— WHAT IS EXPECTED —
Nothing but the records themselves, exactly as written and free of pictures, should appear in your response.

— RECORDS PROVIDED —
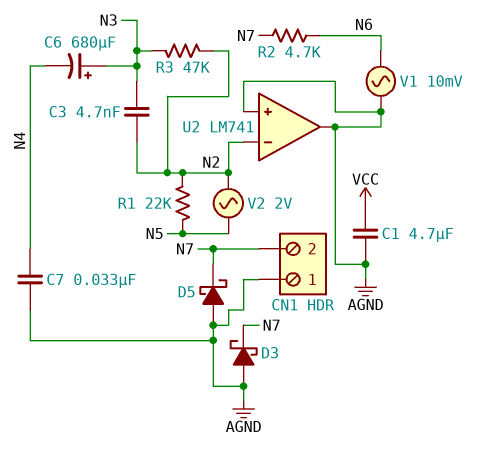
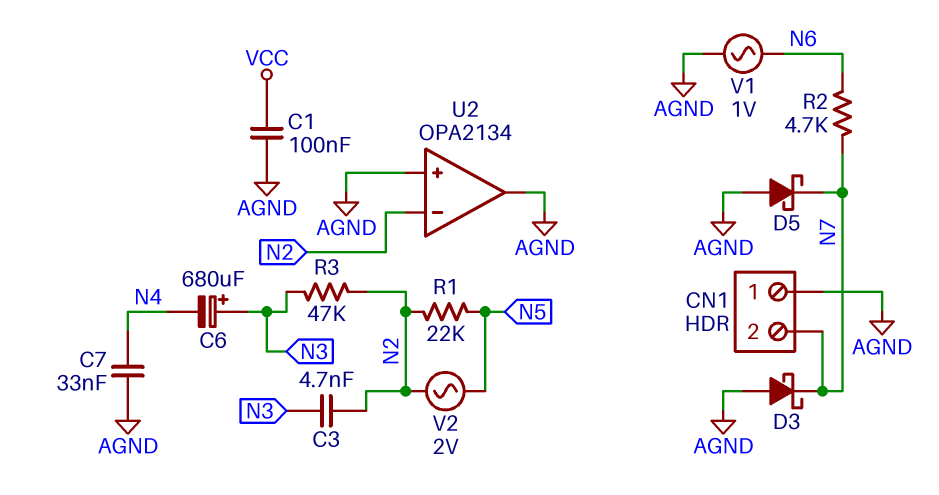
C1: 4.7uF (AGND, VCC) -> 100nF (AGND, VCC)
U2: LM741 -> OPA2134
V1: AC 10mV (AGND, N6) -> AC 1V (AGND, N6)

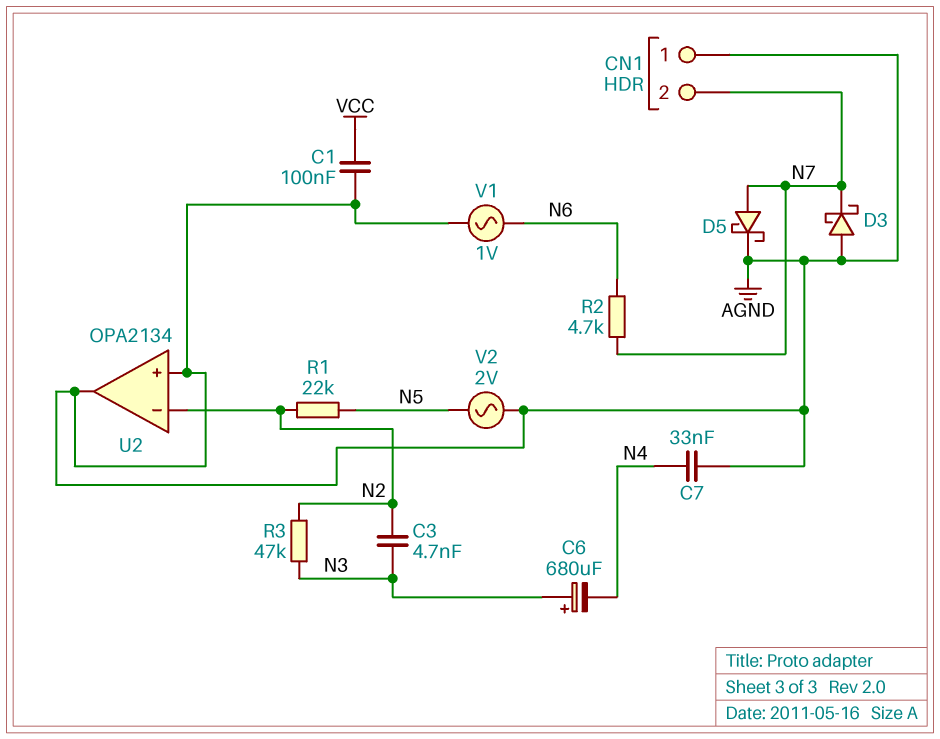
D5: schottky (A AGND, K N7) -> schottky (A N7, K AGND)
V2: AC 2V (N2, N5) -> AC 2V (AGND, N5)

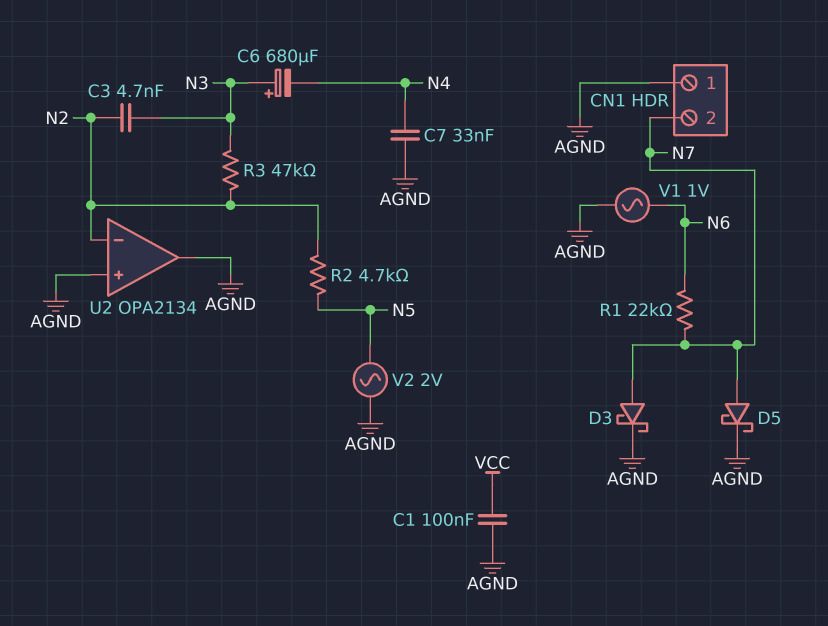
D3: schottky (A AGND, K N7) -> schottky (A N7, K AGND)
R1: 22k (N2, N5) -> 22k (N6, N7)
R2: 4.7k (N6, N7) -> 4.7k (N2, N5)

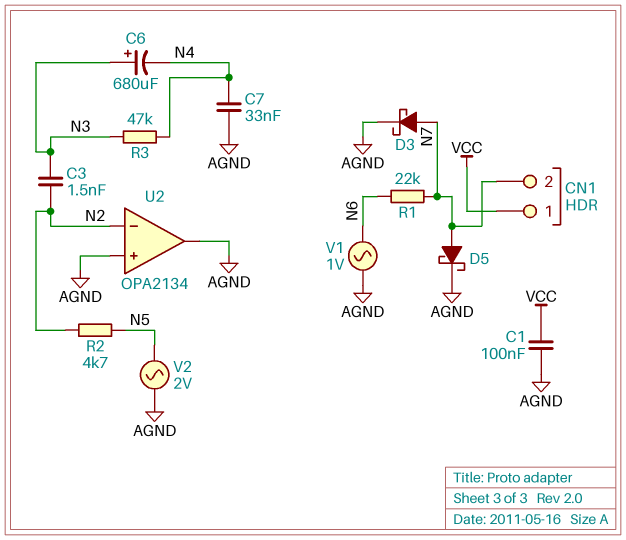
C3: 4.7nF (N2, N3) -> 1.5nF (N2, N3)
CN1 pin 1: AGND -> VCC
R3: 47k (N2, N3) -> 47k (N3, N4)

— EXERCISE RESPONSE —
C1: 4.7uF (AGND, VCC) -> 100nF (AGND, VCC)
U2: LM741 -> OPA2134
V1: AC 10mV (AGND, N6) -> AC 1V (AGND, N6)

D5: schottky (A AGND, K N7) -> schottky (A N7, K AGND)
V2: AC 2V (N2, N5) -> AC 2V (AGND, N5)

D3: schottky (A AGND, K N7) -> schottky (A N7, K AGND)
R1: 22k (N2, N5) -> 22k (N6, N7)
R2: 4.7k (N6, N7) -> 4.7k (N2, N5)

C3: 4.7nF (N2, N3) -> 1.5nF (N2, N3)
CN1 pin 1: AGND -> VCC
R3: 47k (N2, N3) -> 47k (N3, N4)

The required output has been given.